● **ACTION ITEM**:
Repeat the stretch of entries below from the line with "camera: 25 degrees left, 5 degrees down" through the line with "(551, 333) = (944, 741): blue". Include both ends and add nothing.

Records excerpted from a collection:
------------------------
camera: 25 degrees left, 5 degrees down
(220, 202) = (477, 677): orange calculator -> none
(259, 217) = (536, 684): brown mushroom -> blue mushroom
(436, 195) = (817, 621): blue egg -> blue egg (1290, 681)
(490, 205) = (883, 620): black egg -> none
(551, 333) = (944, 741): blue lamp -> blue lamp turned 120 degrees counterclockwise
------------------------
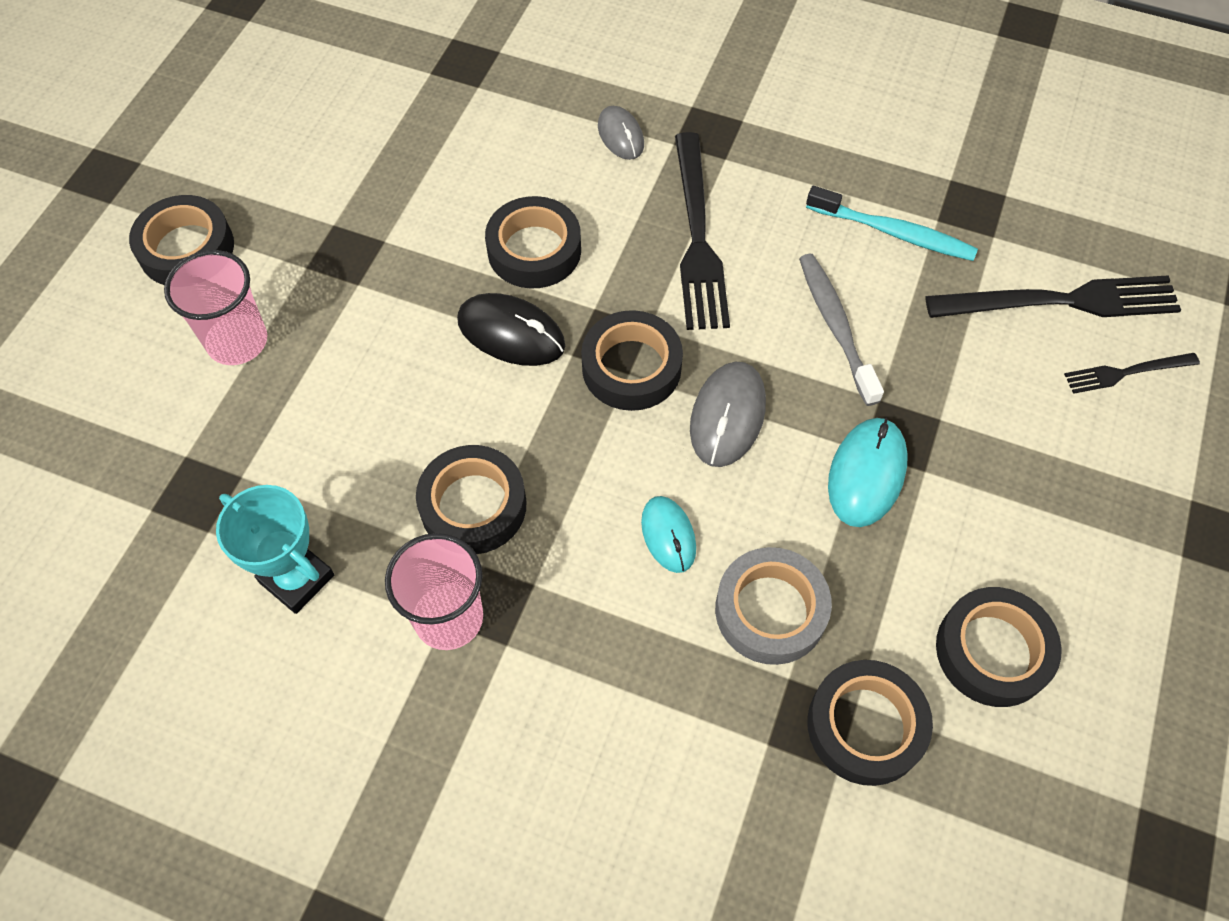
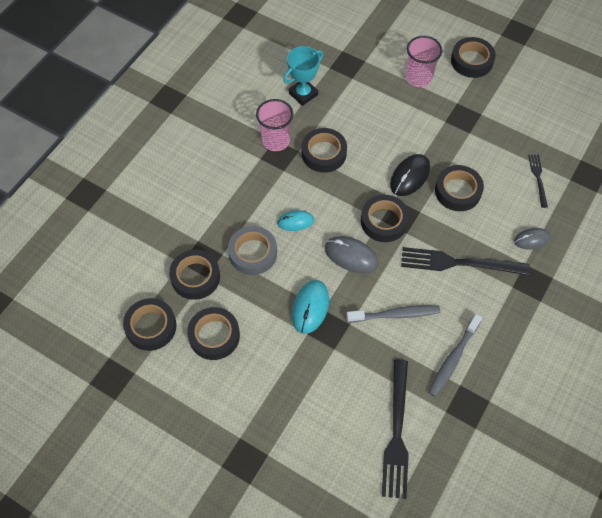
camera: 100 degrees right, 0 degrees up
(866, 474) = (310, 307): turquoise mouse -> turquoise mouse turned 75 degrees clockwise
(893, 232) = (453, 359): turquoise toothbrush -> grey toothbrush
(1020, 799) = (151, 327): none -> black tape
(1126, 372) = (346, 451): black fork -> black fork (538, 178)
------------------------
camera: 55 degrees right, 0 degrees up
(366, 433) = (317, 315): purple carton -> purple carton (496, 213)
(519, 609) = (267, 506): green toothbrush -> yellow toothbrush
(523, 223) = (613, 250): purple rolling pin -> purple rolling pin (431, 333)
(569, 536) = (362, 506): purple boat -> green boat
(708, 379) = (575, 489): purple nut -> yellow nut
------------------------
● **RESULT OF THE EXERCISE**:
camera: 25 degrees left, 5 degrees down
(220, 202) = (477, 677): orange calculator -> none
(259, 217) = (536, 684): brown mushroom -> blue mushroom
(436, 195) = (817, 621): blue egg -> blue egg (1290, 681)
(490, 205) = (883, 620): black egg -> none
(551, 333) = (944, 741): blue lamp -> blue lamp turned 120 degrees counterclockwise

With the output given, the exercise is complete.